### TASK TO CARRY OUT
What is the number of lines in the data that contain "orange"? Respond with nothing else.

Scene edit records:
● ● ● ● ●

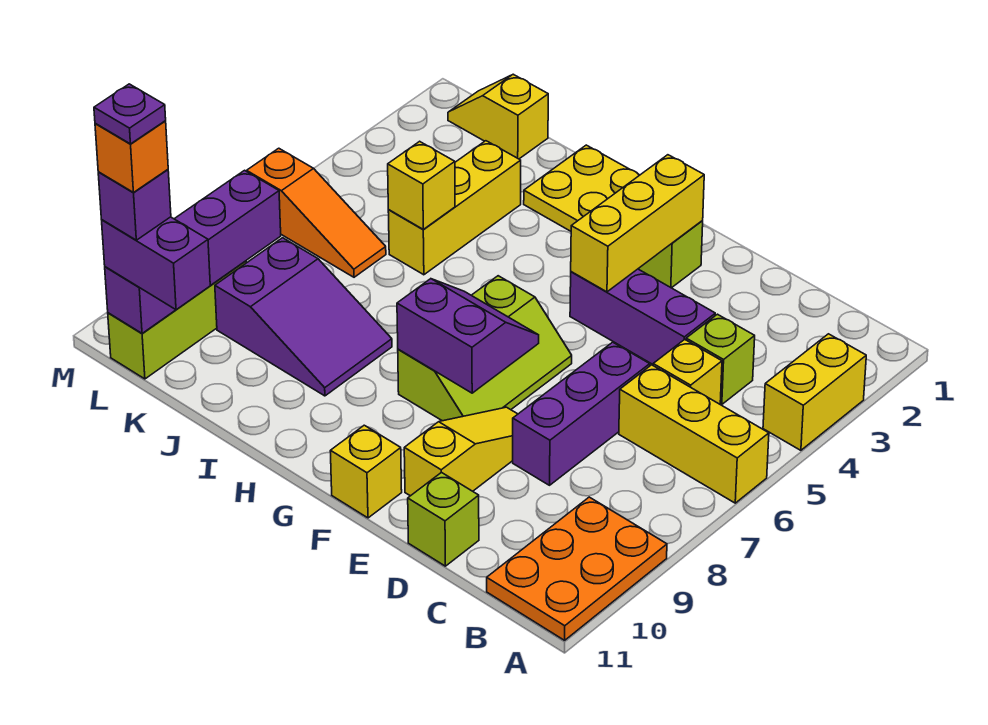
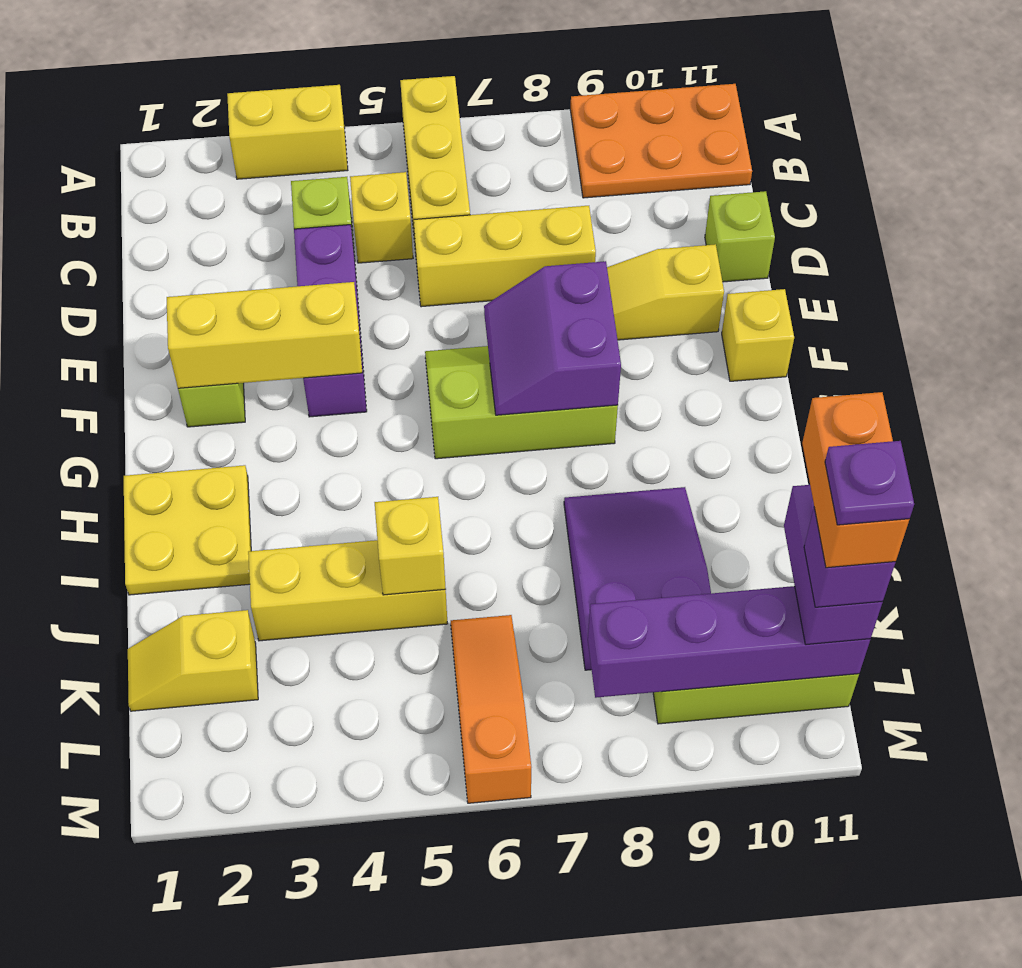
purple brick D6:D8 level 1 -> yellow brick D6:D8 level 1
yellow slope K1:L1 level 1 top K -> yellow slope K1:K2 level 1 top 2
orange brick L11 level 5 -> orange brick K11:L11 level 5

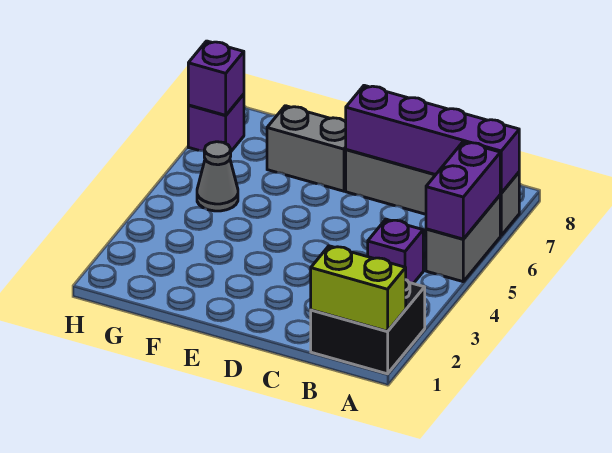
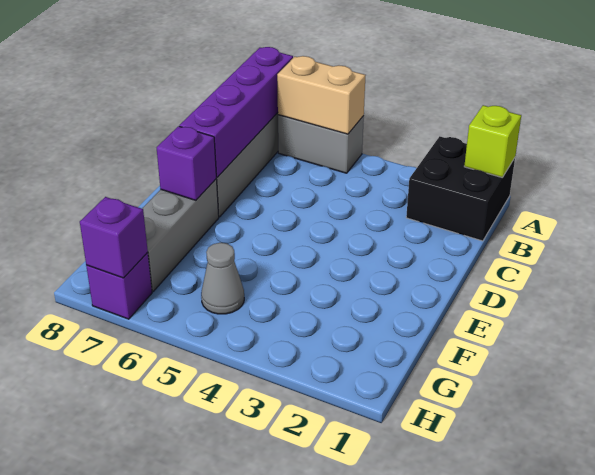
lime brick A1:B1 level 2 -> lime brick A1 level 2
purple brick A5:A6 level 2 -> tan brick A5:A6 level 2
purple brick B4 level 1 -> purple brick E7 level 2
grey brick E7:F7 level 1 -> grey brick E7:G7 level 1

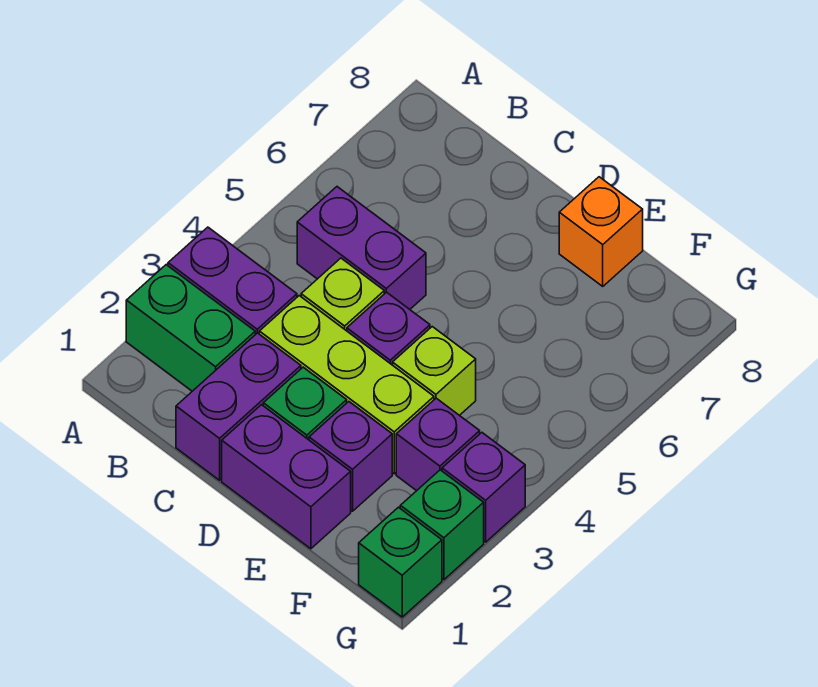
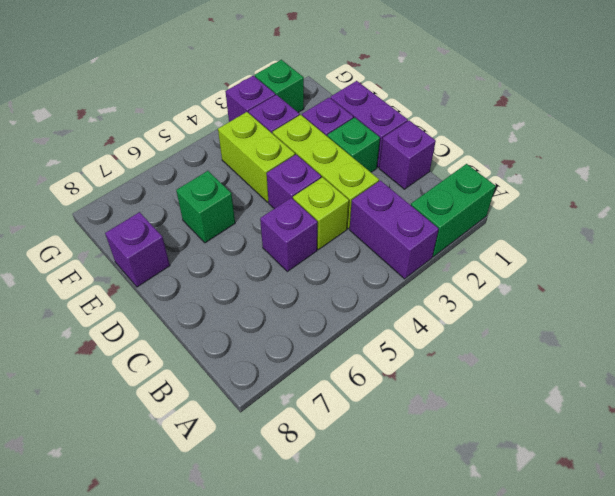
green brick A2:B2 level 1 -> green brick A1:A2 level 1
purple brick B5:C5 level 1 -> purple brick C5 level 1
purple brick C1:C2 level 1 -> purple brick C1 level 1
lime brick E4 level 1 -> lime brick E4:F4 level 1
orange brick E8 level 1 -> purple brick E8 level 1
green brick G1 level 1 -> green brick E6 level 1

● ● ● ● ●

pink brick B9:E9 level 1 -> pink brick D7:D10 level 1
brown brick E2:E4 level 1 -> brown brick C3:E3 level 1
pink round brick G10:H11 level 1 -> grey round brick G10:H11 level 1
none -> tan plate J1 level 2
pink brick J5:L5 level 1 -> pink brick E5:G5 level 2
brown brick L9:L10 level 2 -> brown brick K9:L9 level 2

● ● ● ● ●

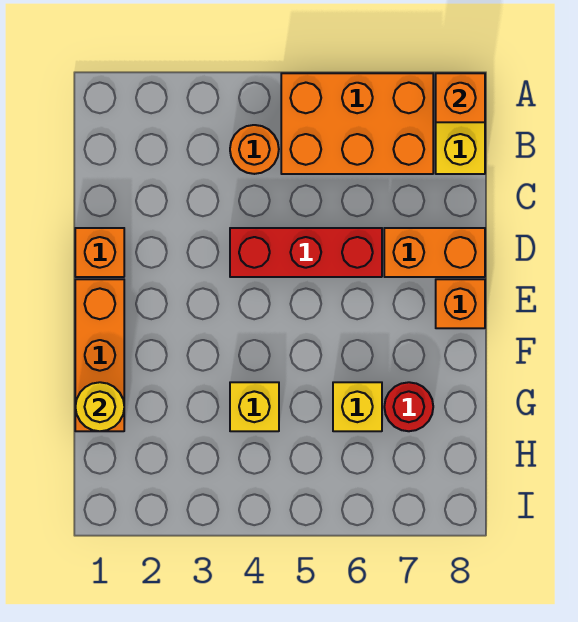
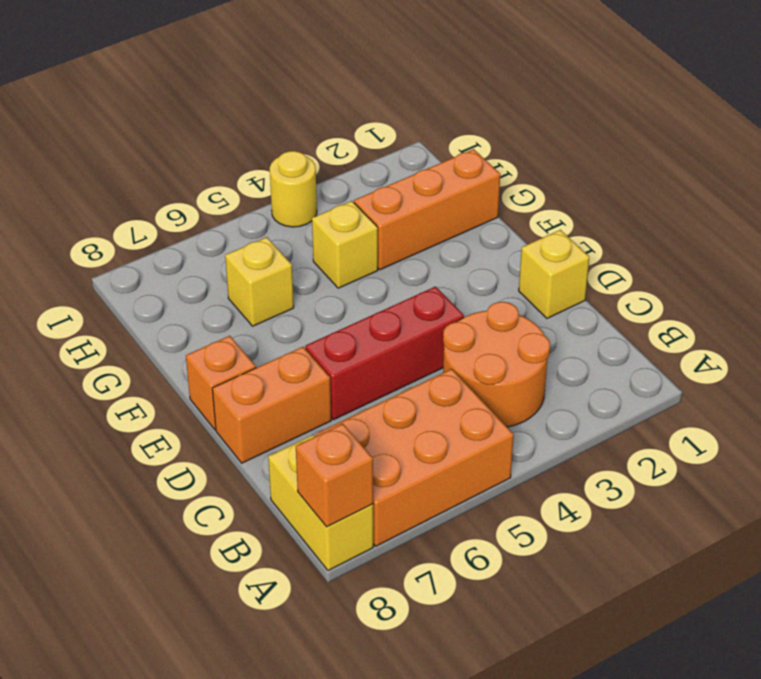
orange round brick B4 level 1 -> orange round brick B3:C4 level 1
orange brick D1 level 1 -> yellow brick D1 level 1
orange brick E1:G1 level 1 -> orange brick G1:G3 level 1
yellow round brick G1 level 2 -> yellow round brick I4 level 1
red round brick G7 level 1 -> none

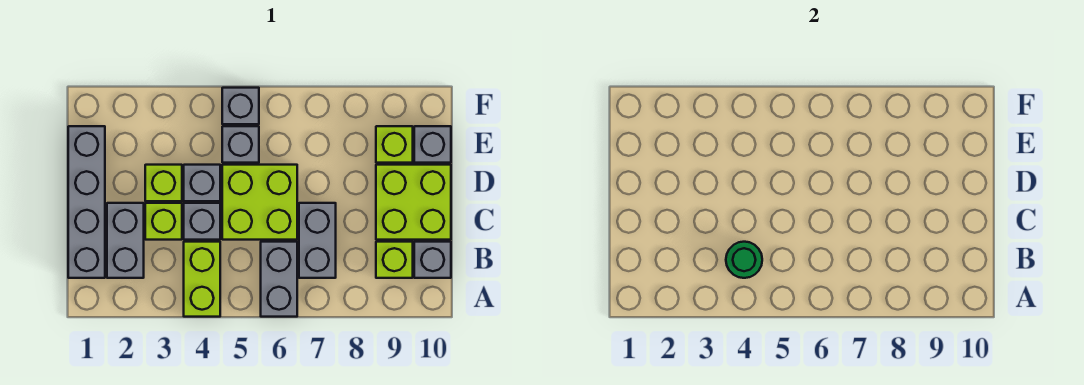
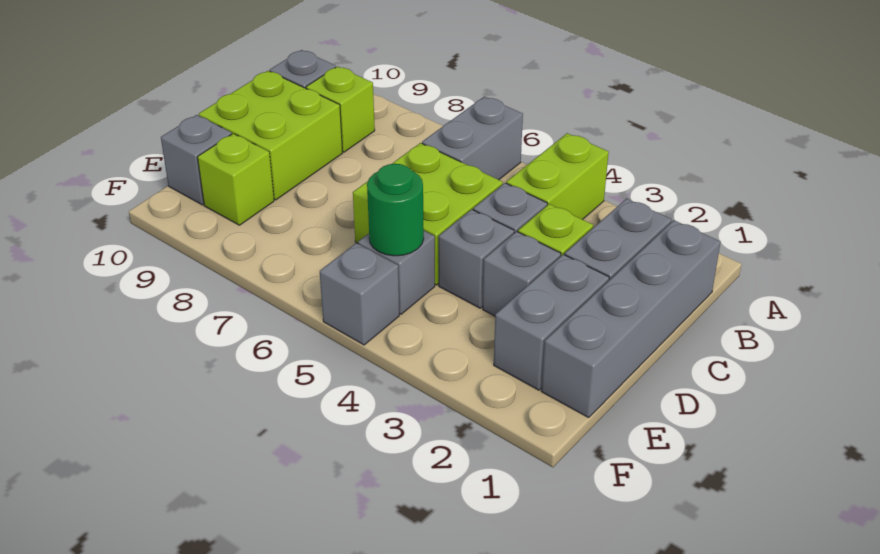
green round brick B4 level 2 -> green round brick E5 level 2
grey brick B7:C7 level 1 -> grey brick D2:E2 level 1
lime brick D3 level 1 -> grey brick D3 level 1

● ● ● ● ●

### RESPONSE TO THE EXERCISE
5